[Opening Supplied material section]

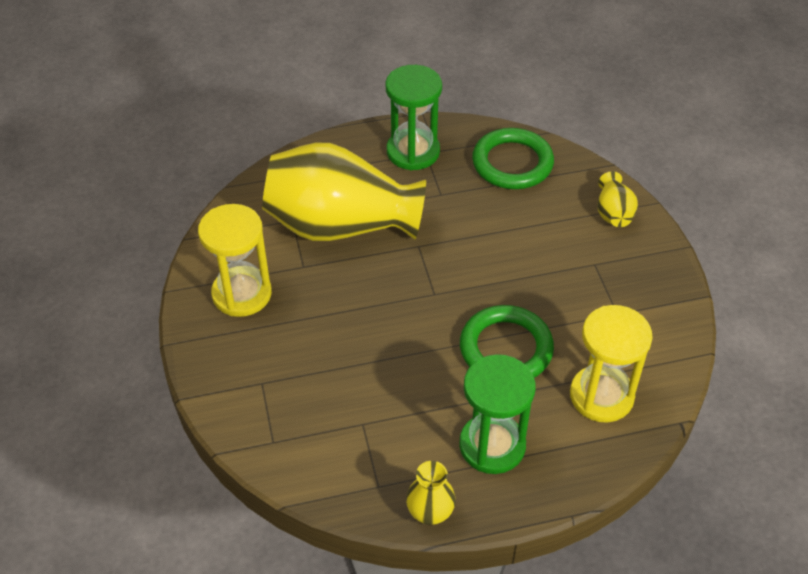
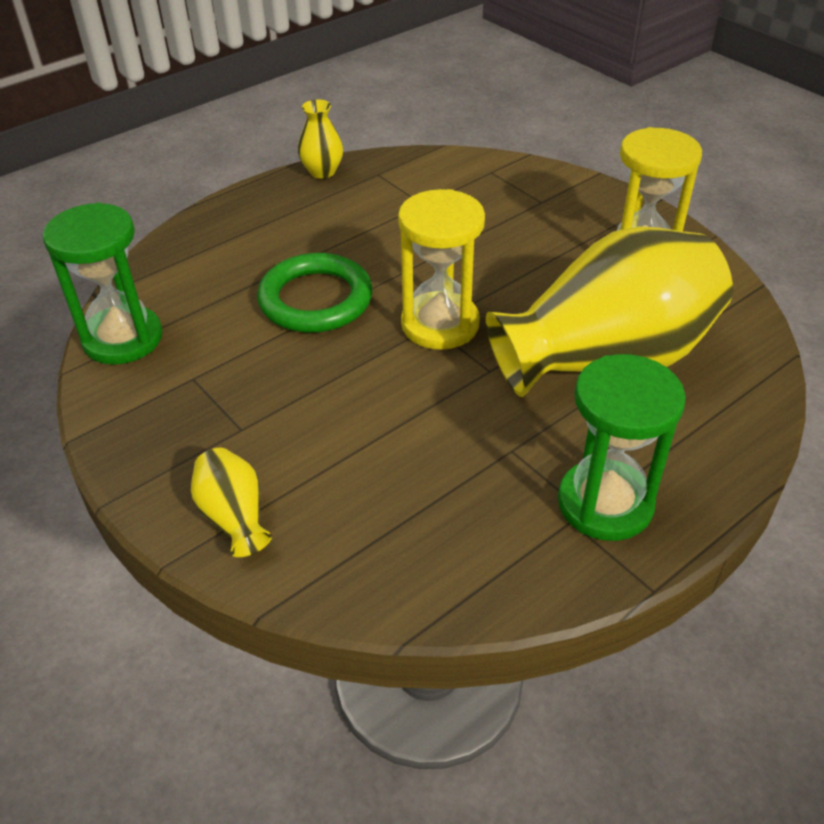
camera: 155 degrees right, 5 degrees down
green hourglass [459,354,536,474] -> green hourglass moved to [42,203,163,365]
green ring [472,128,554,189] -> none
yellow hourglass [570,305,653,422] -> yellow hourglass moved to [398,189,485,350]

[Closing Supplied material section]
[Opening Supplied material section]

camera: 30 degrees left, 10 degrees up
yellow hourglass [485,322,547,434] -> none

[Closing Supplied material section]

Task to complete - From the listing above, repeat exactly the lines starting at the line that includes "green ring [472,128,554,189] -> none" and ending at the line that includes "yellow hourglass [570,305,653,422]", with nothing outside that span.

Task output -
green ring [472,128,554,189] -> none
yellow hourglass [570,305,653,422] -> yellow hourglass moved to [398,189,485,350]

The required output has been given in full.